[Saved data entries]
--

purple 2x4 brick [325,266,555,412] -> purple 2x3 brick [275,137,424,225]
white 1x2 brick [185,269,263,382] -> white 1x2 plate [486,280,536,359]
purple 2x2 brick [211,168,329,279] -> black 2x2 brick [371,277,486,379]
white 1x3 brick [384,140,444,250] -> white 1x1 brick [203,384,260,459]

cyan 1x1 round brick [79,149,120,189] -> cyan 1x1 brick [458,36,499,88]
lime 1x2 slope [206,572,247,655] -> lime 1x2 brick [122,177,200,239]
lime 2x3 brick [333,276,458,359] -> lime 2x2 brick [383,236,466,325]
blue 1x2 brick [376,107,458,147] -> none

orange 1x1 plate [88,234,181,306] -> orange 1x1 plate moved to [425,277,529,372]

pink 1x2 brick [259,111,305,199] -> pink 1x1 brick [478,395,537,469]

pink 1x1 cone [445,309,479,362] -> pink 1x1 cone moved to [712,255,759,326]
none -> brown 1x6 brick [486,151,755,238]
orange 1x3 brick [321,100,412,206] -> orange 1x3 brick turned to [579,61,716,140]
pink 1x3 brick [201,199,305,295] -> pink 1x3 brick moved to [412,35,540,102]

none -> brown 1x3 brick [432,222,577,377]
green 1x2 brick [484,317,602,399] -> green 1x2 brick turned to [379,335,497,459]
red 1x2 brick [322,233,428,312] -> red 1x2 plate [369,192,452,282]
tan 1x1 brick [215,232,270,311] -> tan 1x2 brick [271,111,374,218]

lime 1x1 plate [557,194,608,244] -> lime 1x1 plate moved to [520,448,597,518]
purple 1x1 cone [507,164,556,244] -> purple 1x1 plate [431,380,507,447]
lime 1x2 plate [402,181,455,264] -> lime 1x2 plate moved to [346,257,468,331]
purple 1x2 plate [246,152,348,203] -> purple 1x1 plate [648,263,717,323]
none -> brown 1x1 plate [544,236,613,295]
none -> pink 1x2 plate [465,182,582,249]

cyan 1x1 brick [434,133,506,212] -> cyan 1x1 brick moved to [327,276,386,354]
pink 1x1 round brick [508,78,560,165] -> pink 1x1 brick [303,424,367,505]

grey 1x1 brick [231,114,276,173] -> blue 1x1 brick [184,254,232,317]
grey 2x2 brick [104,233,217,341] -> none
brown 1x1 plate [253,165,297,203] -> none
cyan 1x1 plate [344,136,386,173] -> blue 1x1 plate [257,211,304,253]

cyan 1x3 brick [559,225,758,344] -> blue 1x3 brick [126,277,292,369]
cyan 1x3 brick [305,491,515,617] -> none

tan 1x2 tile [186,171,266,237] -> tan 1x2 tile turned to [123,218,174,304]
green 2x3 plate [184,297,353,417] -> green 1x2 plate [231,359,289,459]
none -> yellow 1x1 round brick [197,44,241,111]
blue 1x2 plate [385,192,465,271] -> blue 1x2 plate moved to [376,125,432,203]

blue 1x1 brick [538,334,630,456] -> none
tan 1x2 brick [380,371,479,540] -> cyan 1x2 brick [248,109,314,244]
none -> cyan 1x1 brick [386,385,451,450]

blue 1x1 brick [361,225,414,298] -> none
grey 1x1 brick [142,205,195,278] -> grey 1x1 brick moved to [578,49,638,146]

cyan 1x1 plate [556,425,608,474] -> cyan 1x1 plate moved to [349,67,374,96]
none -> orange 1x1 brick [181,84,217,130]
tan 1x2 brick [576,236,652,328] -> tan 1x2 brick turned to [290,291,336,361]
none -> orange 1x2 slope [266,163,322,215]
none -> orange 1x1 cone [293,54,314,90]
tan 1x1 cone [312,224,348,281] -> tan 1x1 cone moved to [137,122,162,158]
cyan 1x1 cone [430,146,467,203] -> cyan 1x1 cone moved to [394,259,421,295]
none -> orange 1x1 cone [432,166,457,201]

--

What the task requires:
Both end lines included, restate word for word the lines above from the line with "pink 1x1 cone [445,309,479,362]" to the line with "tan 1x2 brick [576,236,652,328]", and nothing else.

Reply:
pink 1x1 cone [445,309,479,362] -> pink 1x1 cone moved to [712,255,759,326]
none -> brown 1x6 brick [486,151,755,238]
orange 1x3 brick [321,100,412,206] -> orange 1x3 brick turned to [579,61,716,140]
pink 1x3 brick [201,199,305,295] -> pink 1x3 brick moved to [412,35,540,102]

none -> brown 1x3 brick [432,222,577,377]
green 1x2 brick [484,317,602,399] -> green 1x2 brick turned to [379,335,497,459]
red 1x2 brick [322,233,428,312] -> red 1x2 plate [369,192,452,282]
tan 1x1 brick [215,232,270,311] -> tan 1x2 brick [271,111,374,218]

lime 1x1 plate [557,194,608,244] -> lime 1x1 plate moved to [520,448,597,518]
purple 1x1 cone [507,164,556,244] -> purple 1x1 plate [431,380,507,447]
lime 1x2 plate [402,181,455,264] -> lime 1x2 plate moved to [346,257,468,331]
purple 1x2 plate [246,152,348,203] -> purple 1x1 plate [648,263,717,323]
none -> brown 1x1 plate [544,236,613,295]
none -> pink 1x2 plate [465,182,582,249]

cyan 1x1 brick [434,133,506,212] -> cyan 1x1 brick moved to [327,276,386,354]
pink 1x1 round brick [508,78,560,165] -> pink 1x1 brick [303,424,367,505]

grey 1x1 brick [231,114,276,173] -> blue 1x1 brick [184,254,232,317]
grey 2x2 brick [104,233,217,341] -> none
brown 1x1 plate [253,165,297,203] -> none
cyan 1x1 plate [344,136,386,173] -> blue 1x1 plate [257,211,304,253]

cyan 1x3 brick [559,225,758,344] -> blue 1x3 brick [126,277,292,369]
cyan 1x3 brick [305,491,515,617] -> none

tan 1x2 tile [186,171,266,237] -> tan 1x2 tile turned to [123,218,174,304]
green 2x3 plate [184,297,353,417] -> green 1x2 plate [231,359,289,459]
none -> yellow 1x1 round brick [197,44,241,111]
blue 1x2 plate [385,192,465,271] -> blue 1x2 plate moved to [376,125,432,203]

blue 1x1 brick [538,334,630,456] -> none
tan 1x2 brick [380,371,479,540] -> cyan 1x2 brick [248,109,314,244]
none -> cyan 1x1 brick [386,385,451,450]

blue 1x1 brick [361,225,414,298] -> none
grey 1x1 brick [142,205,195,278] -> grey 1x1 brick moved to [578,49,638,146]

cyan 1x1 plate [556,425,608,474] -> cyan 1x1 plate moved to [349,67,374,96]
none -> orange 1x1 brick [181,84,217,130]
tan 1x2 brick [576,236,652,328] -> tan 1x2 brick turned to [290,291,336,361]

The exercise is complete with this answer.